■ **What to do**: Starting from the line containing "blue mug [509,242,563,312]", give again every line through the end of the entries, word for word. Pictures stay out of the copy.

■ **Records for the exercise**:
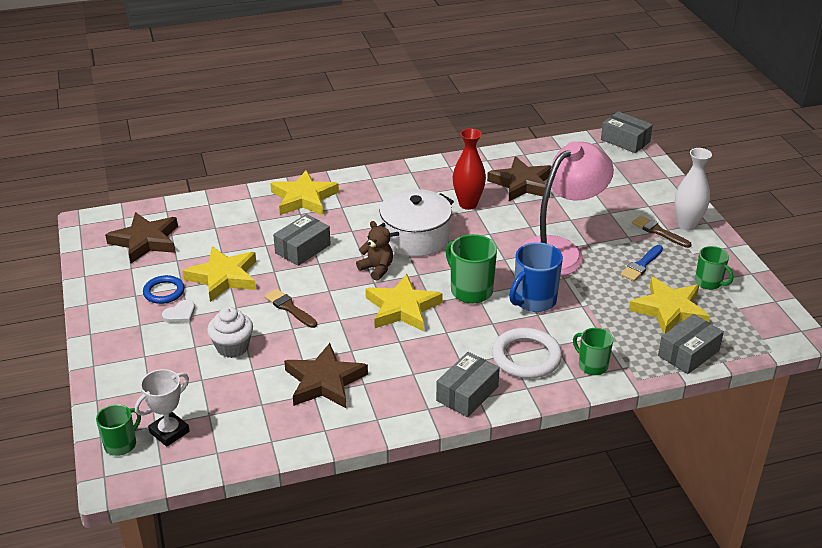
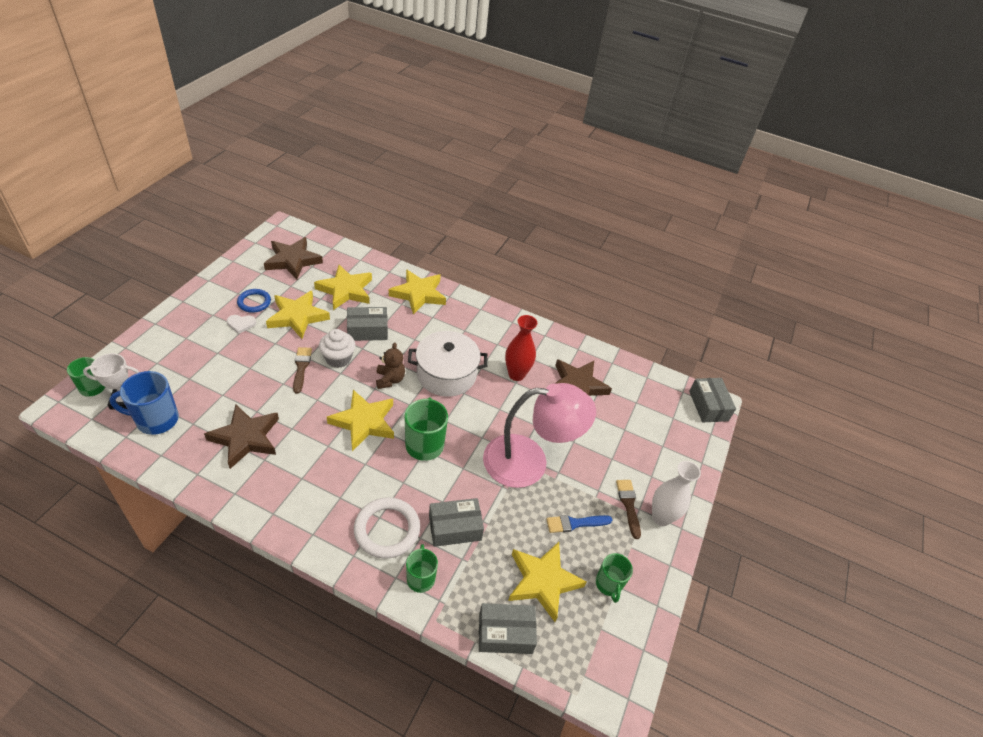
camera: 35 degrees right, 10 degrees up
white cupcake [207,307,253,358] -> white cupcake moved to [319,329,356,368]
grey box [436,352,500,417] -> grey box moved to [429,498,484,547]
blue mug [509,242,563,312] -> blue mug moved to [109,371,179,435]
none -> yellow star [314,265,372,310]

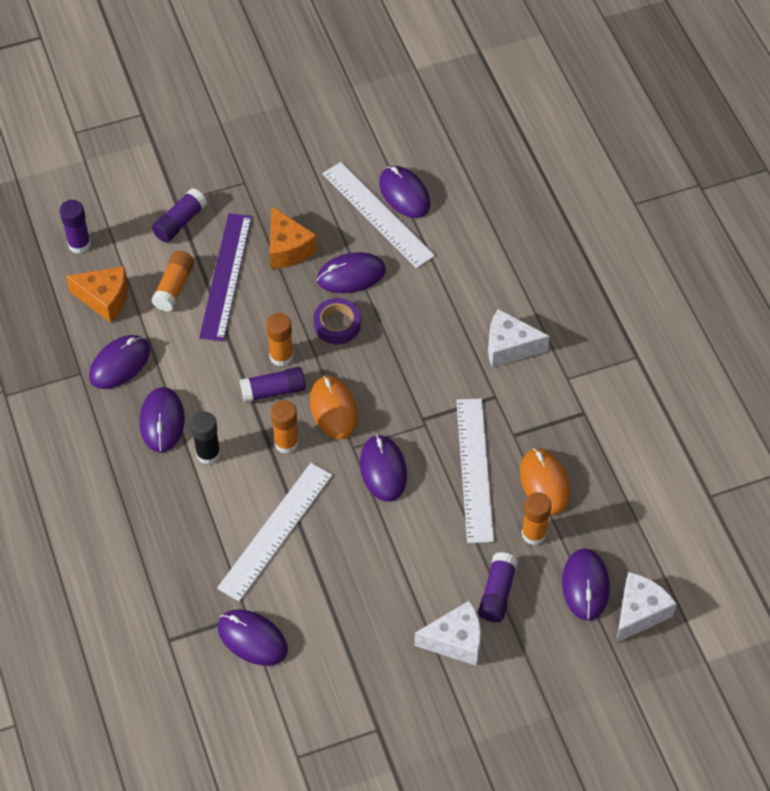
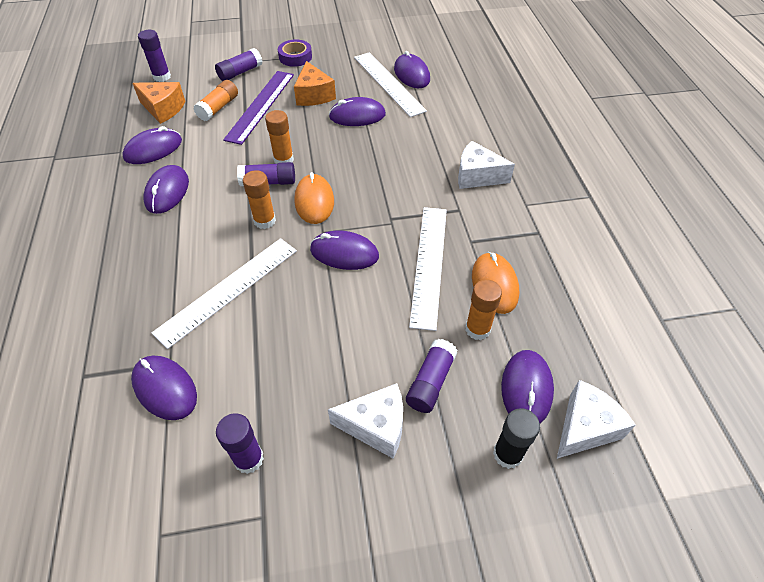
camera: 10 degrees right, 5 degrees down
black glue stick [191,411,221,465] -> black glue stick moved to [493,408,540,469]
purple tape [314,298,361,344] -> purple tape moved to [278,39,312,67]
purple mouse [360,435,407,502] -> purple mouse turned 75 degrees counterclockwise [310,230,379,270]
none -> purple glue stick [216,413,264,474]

■ **Output for this task**:
blue mug [509,242,563,312] -> blue mug moved to [109,371,179,435]
none -> yellow star [314,265,372,310]

camera: 10 degrees right, 5 degrees down
black glue stick [191,411,221,465] -> black glue stick moved to [493,408,540,469]
purple tape [314,298,361,344] -> purple tape moved to [278,39,312,67]
purple mouse [360,435,407,502] -> purple mouse turned 75 degrees counterclockwise [310,230,379,270]
none -> purple glue stick [216,413,264,474]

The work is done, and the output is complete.